# REQUIREMENTS
Express the data as a numbered list, starting with the line containing "sequin [1848, 1097]" and continuing through the line containing "Henri [306, 1001]", and omit any blank lines.

+ + + + +

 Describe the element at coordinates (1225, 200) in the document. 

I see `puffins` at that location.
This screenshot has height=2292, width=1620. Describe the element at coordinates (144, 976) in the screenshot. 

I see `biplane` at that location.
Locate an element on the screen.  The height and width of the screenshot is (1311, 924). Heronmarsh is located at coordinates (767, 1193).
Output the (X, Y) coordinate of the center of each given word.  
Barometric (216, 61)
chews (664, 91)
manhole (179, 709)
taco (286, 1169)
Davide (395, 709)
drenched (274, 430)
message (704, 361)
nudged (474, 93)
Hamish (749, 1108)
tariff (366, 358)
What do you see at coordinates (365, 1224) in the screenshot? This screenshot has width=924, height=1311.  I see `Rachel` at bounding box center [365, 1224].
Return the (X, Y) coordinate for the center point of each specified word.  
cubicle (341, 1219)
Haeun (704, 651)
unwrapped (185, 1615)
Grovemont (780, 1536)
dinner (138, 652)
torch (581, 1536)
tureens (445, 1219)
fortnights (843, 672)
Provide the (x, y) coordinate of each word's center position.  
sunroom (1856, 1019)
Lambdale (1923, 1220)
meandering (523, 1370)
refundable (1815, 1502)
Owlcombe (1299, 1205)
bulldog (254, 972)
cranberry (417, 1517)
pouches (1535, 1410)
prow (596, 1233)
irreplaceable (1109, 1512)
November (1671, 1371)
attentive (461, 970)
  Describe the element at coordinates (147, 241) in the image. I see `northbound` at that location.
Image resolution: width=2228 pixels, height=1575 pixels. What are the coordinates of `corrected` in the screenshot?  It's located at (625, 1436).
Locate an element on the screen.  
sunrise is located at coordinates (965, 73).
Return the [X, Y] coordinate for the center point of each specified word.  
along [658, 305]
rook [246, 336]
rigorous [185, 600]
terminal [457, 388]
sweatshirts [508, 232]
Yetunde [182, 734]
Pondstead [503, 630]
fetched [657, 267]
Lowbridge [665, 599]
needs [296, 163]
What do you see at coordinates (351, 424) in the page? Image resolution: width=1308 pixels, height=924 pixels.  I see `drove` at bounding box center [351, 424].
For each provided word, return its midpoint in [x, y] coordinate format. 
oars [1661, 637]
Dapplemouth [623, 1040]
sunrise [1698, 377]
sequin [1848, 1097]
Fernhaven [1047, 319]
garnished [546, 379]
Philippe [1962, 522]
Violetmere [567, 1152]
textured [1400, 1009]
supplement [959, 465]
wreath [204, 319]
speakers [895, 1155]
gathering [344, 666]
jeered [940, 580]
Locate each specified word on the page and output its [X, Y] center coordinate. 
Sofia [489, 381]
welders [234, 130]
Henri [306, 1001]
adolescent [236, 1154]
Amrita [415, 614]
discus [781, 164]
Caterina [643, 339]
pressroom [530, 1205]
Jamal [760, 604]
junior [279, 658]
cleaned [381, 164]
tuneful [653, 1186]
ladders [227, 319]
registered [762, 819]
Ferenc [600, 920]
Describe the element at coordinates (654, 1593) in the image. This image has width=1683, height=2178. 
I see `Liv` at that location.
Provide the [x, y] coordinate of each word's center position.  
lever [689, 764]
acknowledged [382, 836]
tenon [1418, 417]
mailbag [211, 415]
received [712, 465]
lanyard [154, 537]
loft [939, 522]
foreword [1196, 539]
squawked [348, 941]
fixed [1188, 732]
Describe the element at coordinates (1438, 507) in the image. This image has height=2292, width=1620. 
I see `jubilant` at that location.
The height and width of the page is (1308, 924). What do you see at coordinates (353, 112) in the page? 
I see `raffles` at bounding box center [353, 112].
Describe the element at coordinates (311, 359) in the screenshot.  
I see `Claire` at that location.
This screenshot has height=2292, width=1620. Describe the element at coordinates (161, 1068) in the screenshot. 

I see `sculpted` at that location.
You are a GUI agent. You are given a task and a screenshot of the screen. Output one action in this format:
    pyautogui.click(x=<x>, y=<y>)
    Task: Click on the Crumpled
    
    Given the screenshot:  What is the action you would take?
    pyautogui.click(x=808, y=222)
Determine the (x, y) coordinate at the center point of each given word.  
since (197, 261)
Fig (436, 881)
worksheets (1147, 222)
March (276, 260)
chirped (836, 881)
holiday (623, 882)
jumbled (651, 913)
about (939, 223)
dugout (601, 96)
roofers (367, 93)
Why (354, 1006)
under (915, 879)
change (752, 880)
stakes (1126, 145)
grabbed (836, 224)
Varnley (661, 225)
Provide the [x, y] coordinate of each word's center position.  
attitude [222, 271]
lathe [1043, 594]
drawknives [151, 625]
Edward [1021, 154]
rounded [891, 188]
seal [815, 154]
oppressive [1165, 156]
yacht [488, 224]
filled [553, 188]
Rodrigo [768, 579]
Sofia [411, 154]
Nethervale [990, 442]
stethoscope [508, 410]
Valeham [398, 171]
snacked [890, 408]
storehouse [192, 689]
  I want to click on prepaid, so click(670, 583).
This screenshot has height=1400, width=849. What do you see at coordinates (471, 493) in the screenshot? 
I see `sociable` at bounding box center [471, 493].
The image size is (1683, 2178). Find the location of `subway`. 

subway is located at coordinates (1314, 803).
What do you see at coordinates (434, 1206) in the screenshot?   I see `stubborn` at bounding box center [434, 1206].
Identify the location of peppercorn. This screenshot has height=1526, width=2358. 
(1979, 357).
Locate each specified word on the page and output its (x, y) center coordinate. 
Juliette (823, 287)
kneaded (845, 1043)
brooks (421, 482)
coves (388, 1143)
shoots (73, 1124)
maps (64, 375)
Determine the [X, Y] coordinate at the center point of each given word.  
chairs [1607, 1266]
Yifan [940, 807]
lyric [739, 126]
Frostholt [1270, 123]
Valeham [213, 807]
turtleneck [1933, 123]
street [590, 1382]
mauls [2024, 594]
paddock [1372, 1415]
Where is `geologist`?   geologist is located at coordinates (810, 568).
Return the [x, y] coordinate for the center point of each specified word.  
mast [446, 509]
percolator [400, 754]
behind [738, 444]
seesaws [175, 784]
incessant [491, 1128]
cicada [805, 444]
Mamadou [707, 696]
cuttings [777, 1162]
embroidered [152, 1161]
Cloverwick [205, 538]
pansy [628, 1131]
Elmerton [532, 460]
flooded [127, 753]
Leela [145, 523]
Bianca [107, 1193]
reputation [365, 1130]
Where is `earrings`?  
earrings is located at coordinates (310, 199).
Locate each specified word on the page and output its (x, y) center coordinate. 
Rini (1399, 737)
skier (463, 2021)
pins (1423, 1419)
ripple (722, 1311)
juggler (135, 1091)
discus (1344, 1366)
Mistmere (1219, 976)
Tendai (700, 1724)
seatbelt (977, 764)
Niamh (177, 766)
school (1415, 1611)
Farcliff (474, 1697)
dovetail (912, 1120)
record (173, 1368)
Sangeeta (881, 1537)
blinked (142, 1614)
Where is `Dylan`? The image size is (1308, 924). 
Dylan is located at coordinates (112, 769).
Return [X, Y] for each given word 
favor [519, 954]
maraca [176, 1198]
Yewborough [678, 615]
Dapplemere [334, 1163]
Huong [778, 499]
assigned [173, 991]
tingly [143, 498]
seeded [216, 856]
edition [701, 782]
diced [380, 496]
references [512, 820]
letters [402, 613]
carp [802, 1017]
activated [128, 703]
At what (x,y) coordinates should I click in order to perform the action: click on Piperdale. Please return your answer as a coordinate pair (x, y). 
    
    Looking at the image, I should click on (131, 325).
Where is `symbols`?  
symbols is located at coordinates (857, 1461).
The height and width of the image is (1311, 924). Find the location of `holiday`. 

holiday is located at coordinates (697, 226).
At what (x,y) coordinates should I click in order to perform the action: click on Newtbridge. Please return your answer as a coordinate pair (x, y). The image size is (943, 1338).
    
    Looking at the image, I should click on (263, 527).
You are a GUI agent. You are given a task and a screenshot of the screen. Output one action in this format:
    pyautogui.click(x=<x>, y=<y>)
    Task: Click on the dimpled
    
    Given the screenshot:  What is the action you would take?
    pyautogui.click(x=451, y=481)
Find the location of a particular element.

+ + + + +

# WRITTEN REPLY
1. sequin [1848, 1097]
2. Fernhaven [1047, 319]
3. garnished [546, 379]
4. Philippe [1962, 522]
5. Violetmere [567, 1152]
6. textured [1400, 1009]
7. supplement [959, 465]
8. wreath [204, 319]
9. speakers [895, 1155]
10. gathering [344, 666]
11. jeered [940, 580]
12. Locate each specified word on the page and output its [X, Y] center coordinate. 
13. Sofia [489, 381]
14. welders [234, 130]
15. Henri [306, 1001]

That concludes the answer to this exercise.